:: Dataset records ::

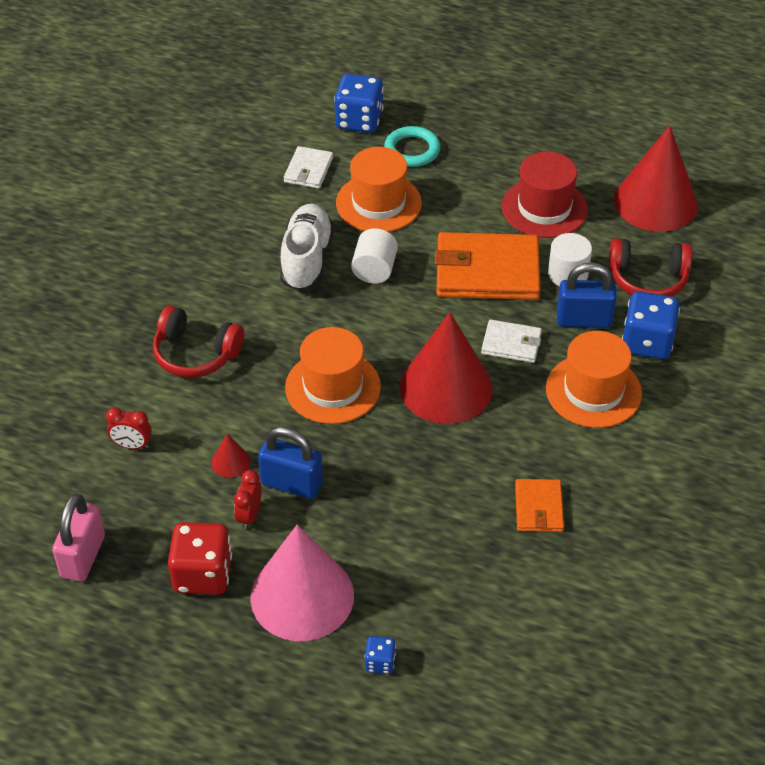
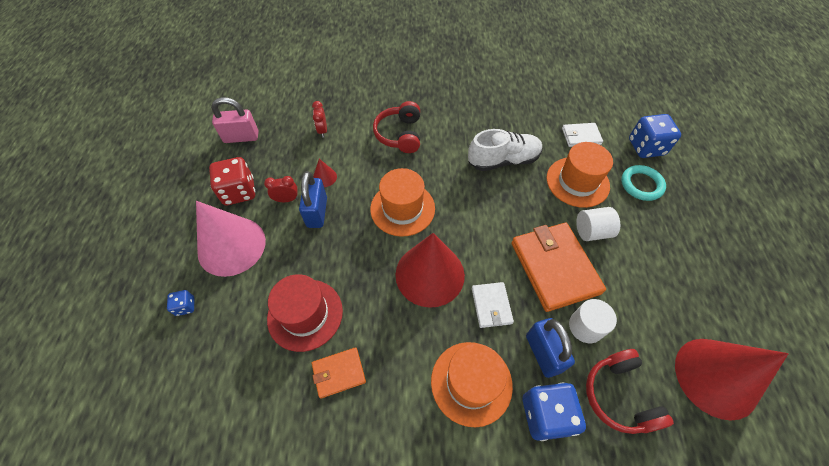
camera: 70 degrees right, 10 degrees up
(374, 270) = (515, 199): white cylinder -> white cylinder (591, 231)
(544, 208) = (645, 288): red hat -> red hat (305, 314)

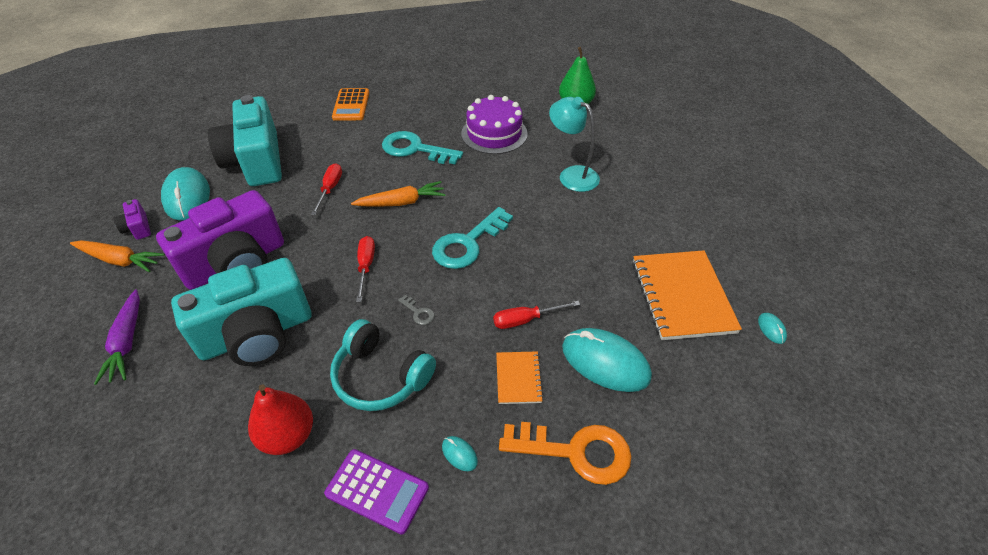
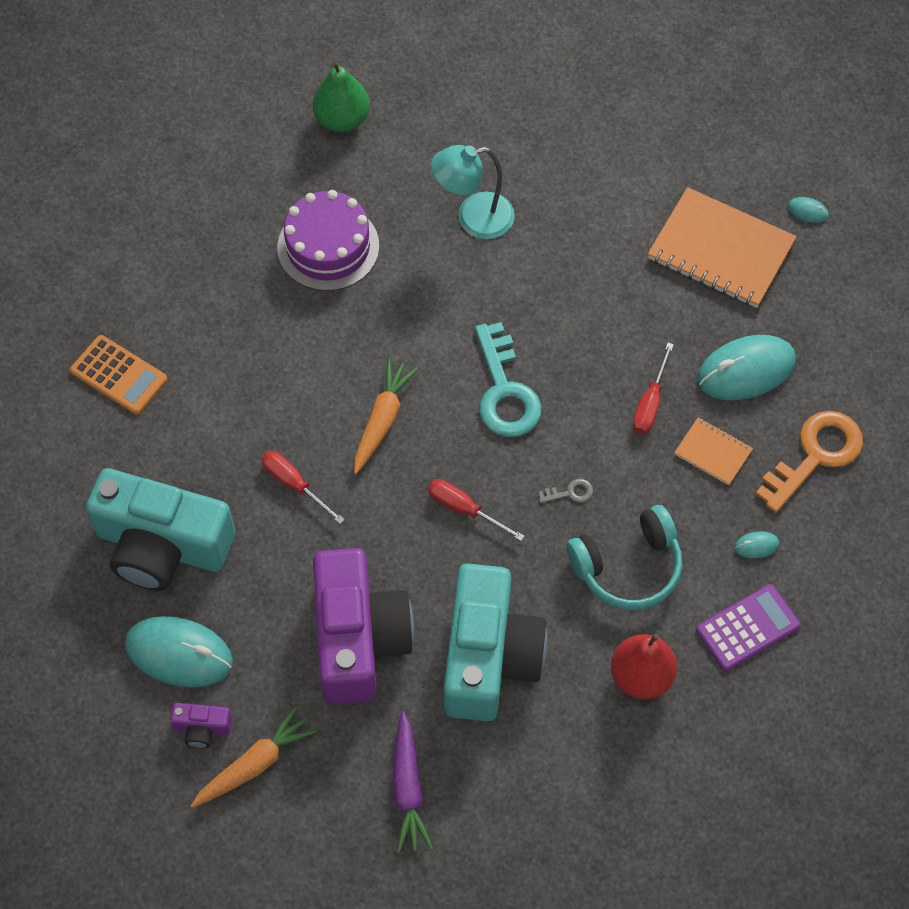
camera: 55 degrees left, 15 degrees up
(127, 342) = (408, 788): purple carrot -> purple carrot turned 60 degrees clockwise
(415, 149) = (287, 351): turquoise key -> none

:::

▶ **What is needed**
Write out, exactly as they appear, the lines from the one containing "(374, 270) = (515, 199): white" through the end of the material above, excluding pictures.

▶ **Result of the exercise**
(374, 270) = (515, 199): white cylinder -> white cylinder (591, 231)
(544, 208) = (645, 288): red hat -> red hat (305, 314)

camera: 55 degrees left, 15 degrees up
(127, 342) = (408, 788): purple carrot -> purple carrot turned 60 degrees clockwise
(415, 149) = (287, 351): turquoise key -> none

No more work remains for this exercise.